Goal of the exercise>
Collect the lines of the entries where "orange" shows up.
((
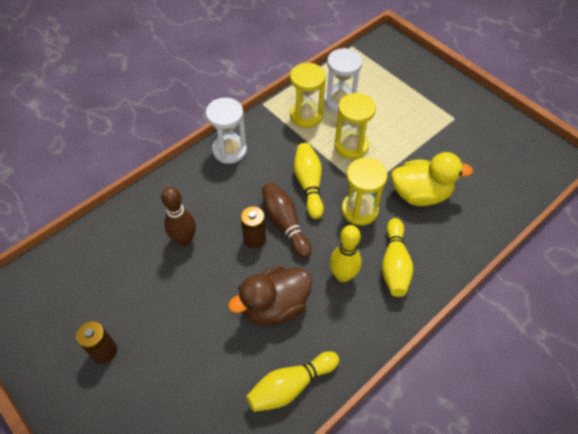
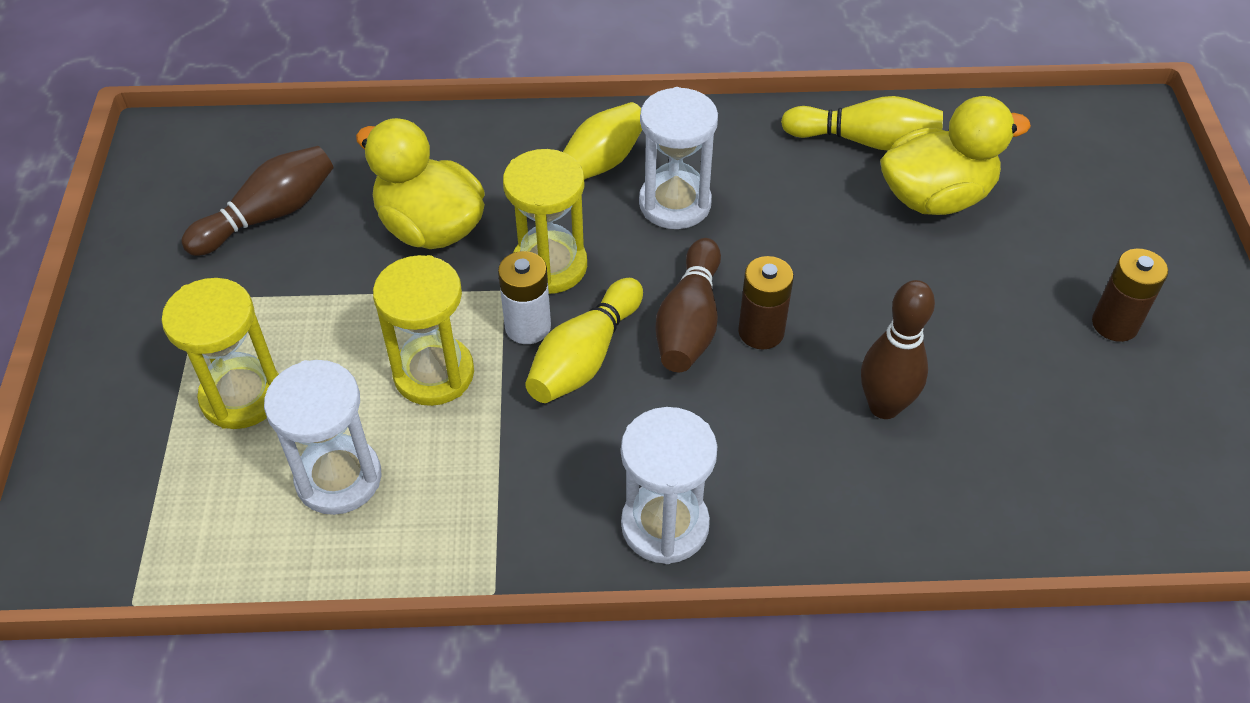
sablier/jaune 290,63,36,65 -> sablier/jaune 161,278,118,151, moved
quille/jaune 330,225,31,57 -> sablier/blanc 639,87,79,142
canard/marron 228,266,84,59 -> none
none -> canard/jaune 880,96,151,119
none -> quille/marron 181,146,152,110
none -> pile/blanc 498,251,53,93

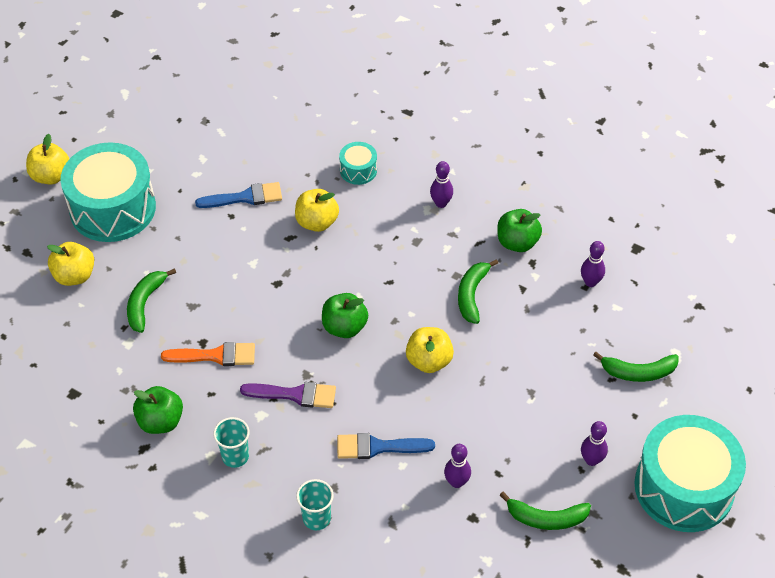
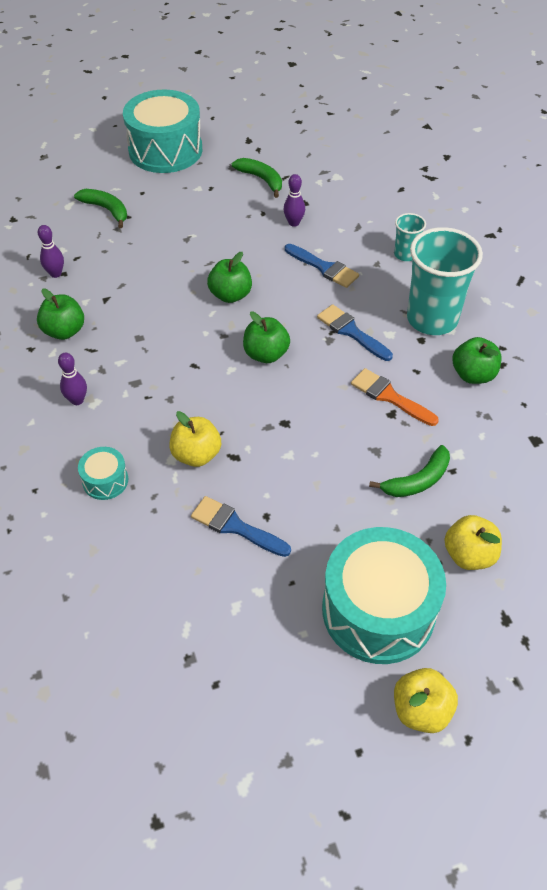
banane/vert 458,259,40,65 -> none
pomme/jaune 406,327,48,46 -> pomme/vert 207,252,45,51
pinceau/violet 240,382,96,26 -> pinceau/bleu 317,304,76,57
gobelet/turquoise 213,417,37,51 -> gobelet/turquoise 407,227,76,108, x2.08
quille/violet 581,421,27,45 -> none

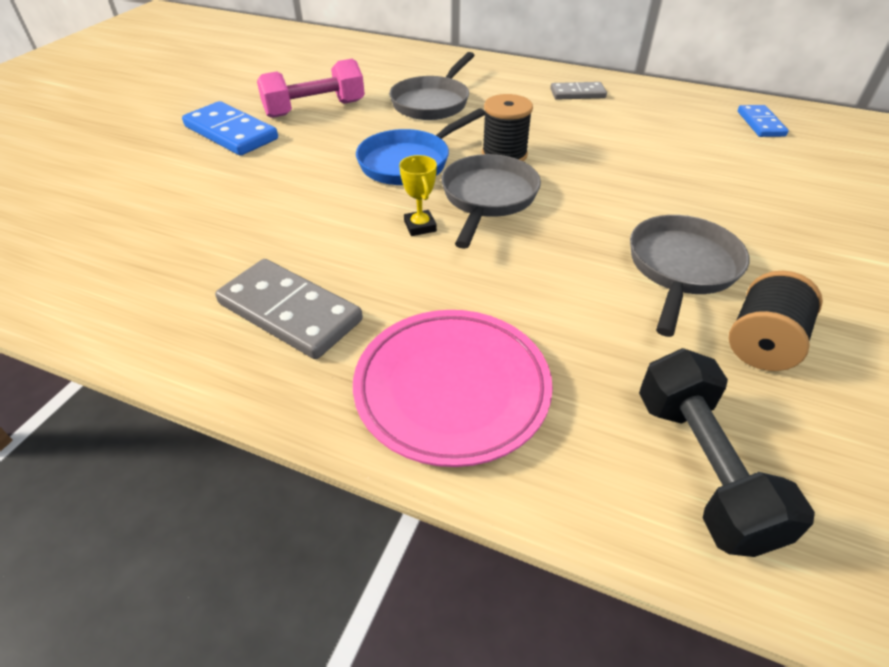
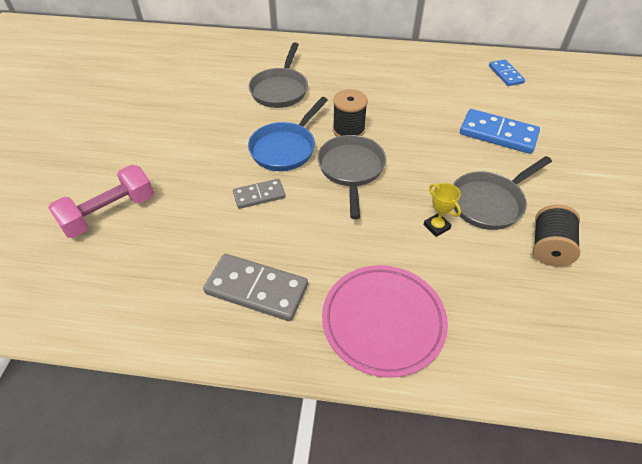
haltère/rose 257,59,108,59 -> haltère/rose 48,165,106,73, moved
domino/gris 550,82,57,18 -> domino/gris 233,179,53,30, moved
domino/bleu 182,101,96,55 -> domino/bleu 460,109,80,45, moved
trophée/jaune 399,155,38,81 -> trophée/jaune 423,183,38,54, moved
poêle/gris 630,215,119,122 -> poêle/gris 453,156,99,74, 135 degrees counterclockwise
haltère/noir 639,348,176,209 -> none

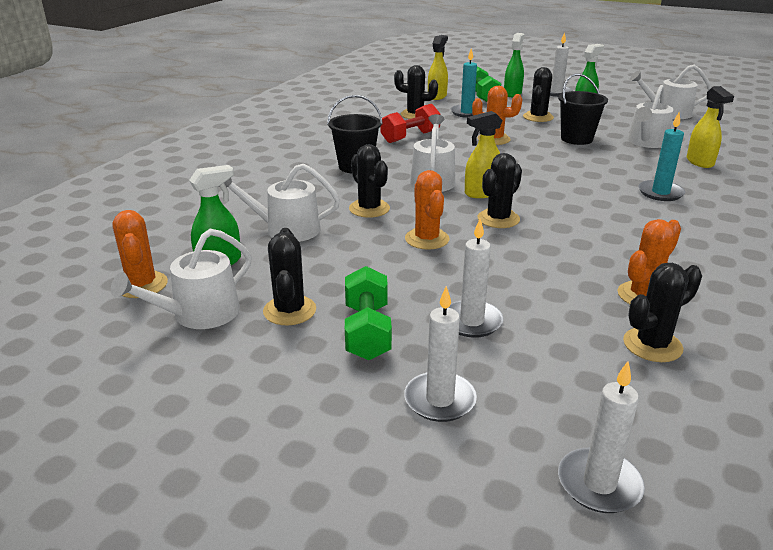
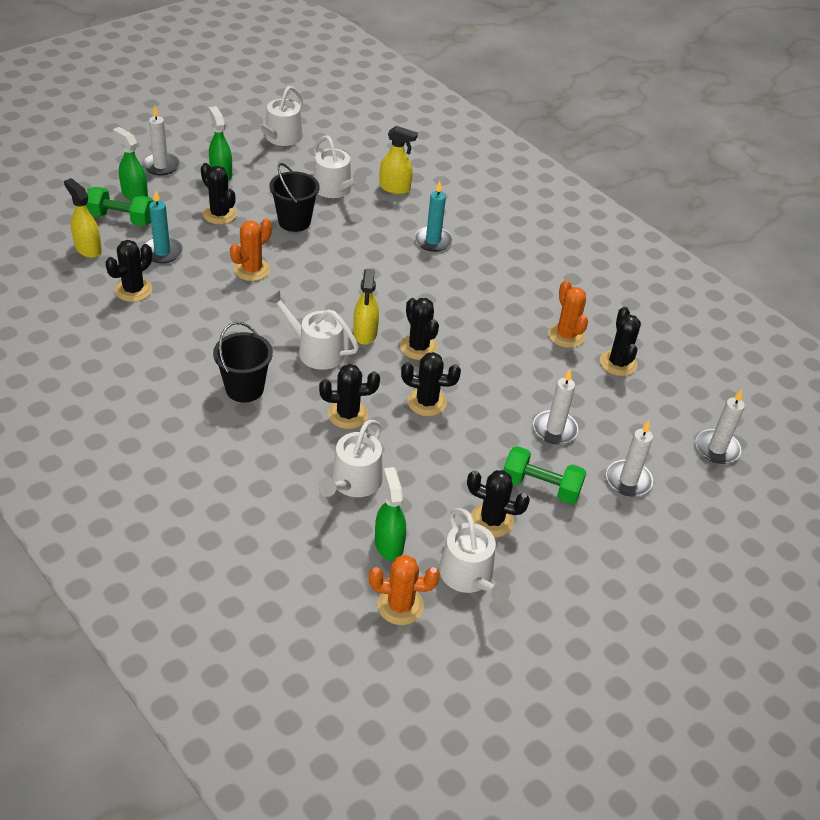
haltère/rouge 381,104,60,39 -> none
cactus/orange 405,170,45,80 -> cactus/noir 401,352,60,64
))
((
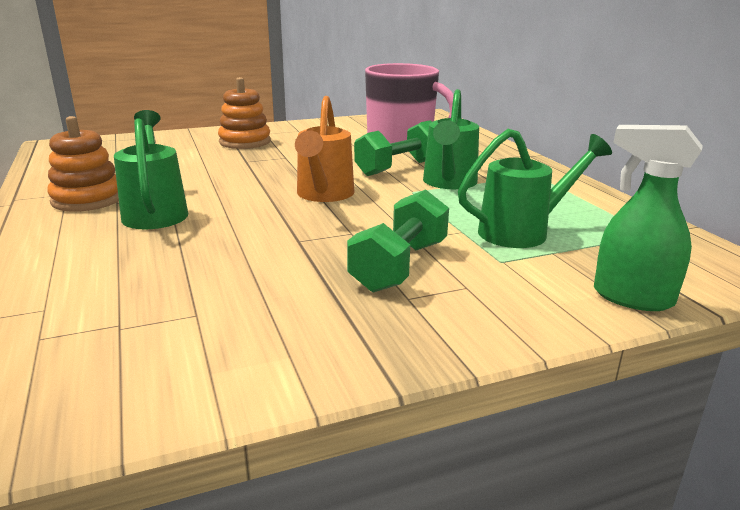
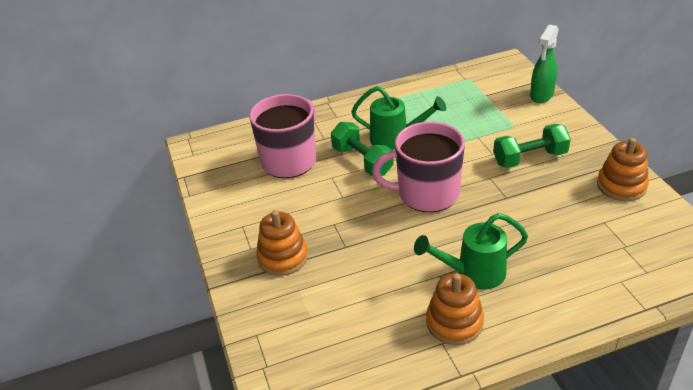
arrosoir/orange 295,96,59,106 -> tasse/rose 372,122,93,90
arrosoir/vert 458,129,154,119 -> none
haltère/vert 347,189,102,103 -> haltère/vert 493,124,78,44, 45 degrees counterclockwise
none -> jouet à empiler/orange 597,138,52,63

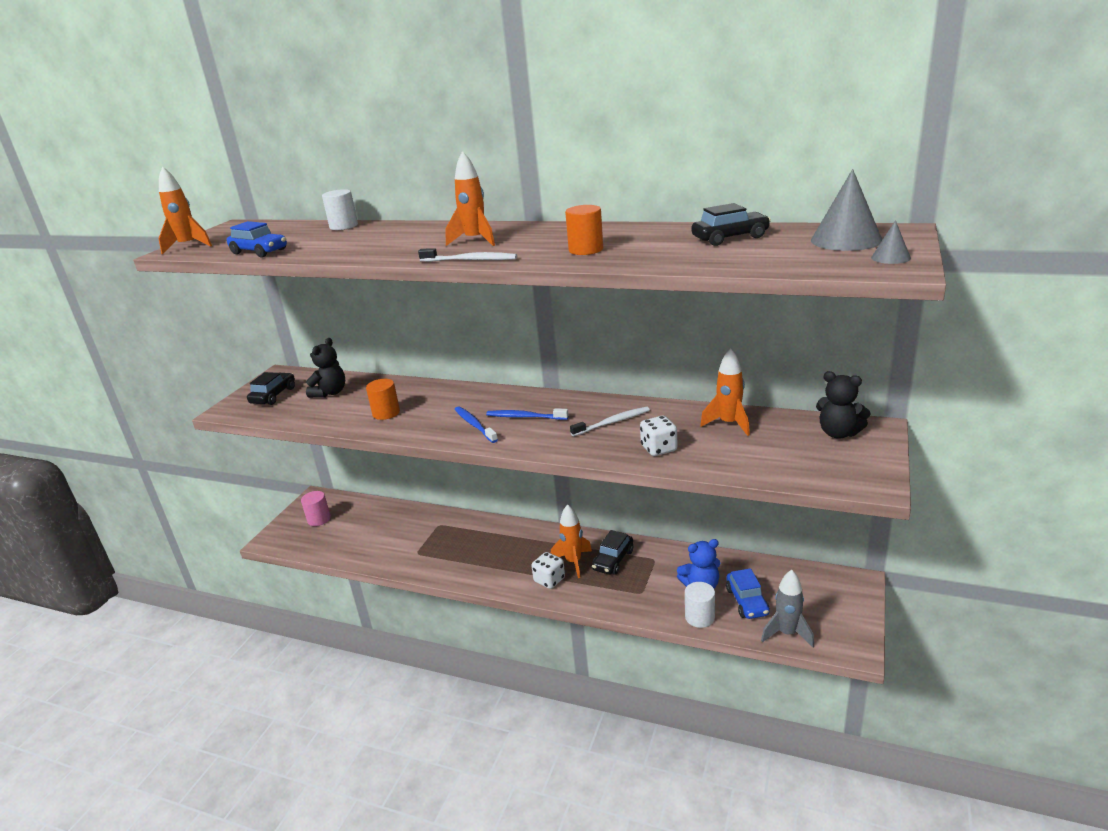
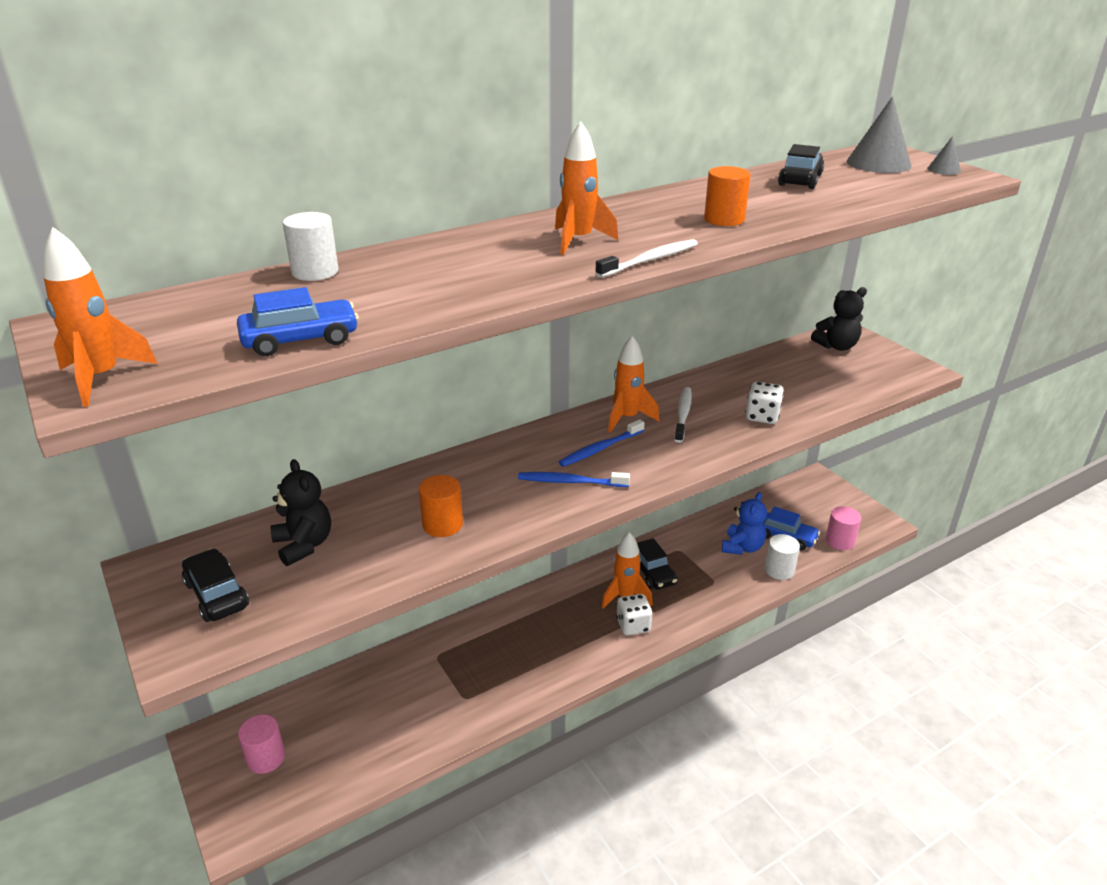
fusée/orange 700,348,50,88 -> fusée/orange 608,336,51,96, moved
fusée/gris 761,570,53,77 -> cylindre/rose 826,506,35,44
))
Answer for the task>
cactus/orange 405,170,45,80 -> cactus/noir 401,352,60,64
arrosoir/orange 295,96,59,106 -> tasse/rose 372,122,93,90
none -> jouet à empiler/orange 597,138,52,63
fusée/orange 700,348,50,88 -> fusée/orange 608,336,51,96, moved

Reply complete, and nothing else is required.